Among the entries below, find the lines that contain the string "degrees". State only how many there are.

--- START ---

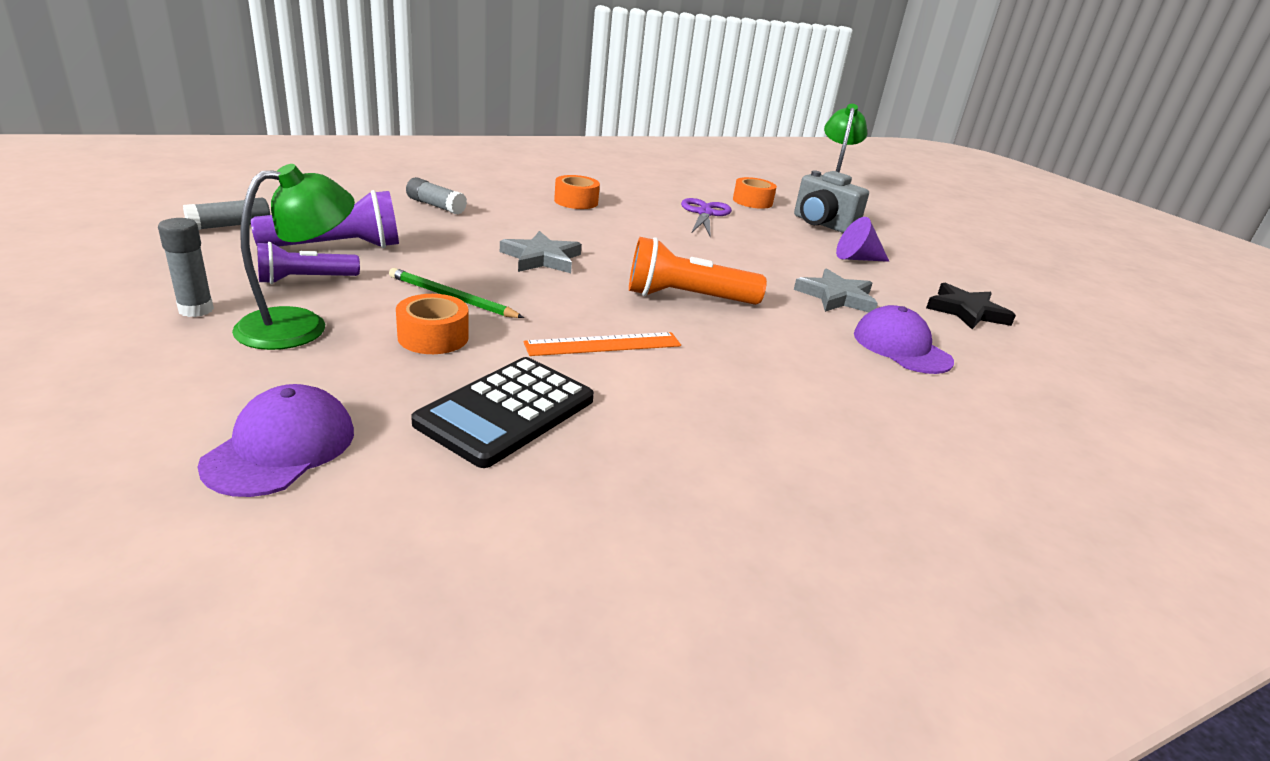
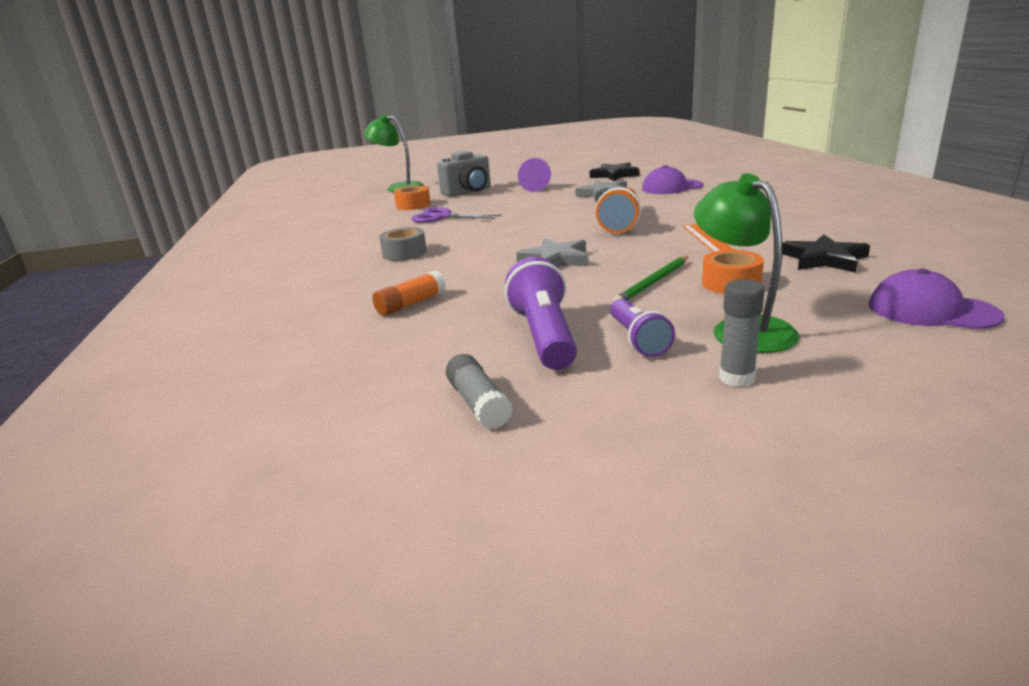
camera: 70 degrees left, 5 degrees down
grey glue stick [406,177,467,215] -> orange glue stick [372,271,446,316]
black calculator [411,357,594,468] -> black star [782,235,870,273]
orange tape [554,175,600,209] -> grey tape [379,227,427,261]

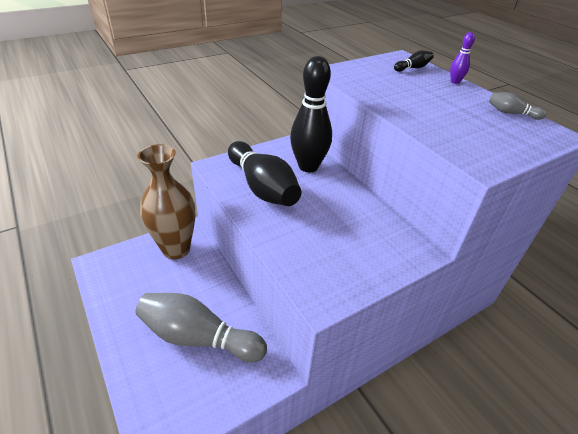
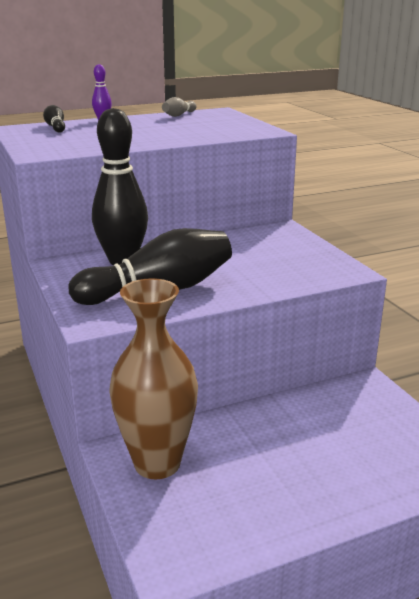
camera: 80 degrees left, 15 degrees down
grey bowling pin [135,293,267,362] -> none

--- END ---

● Response to this exercise: 2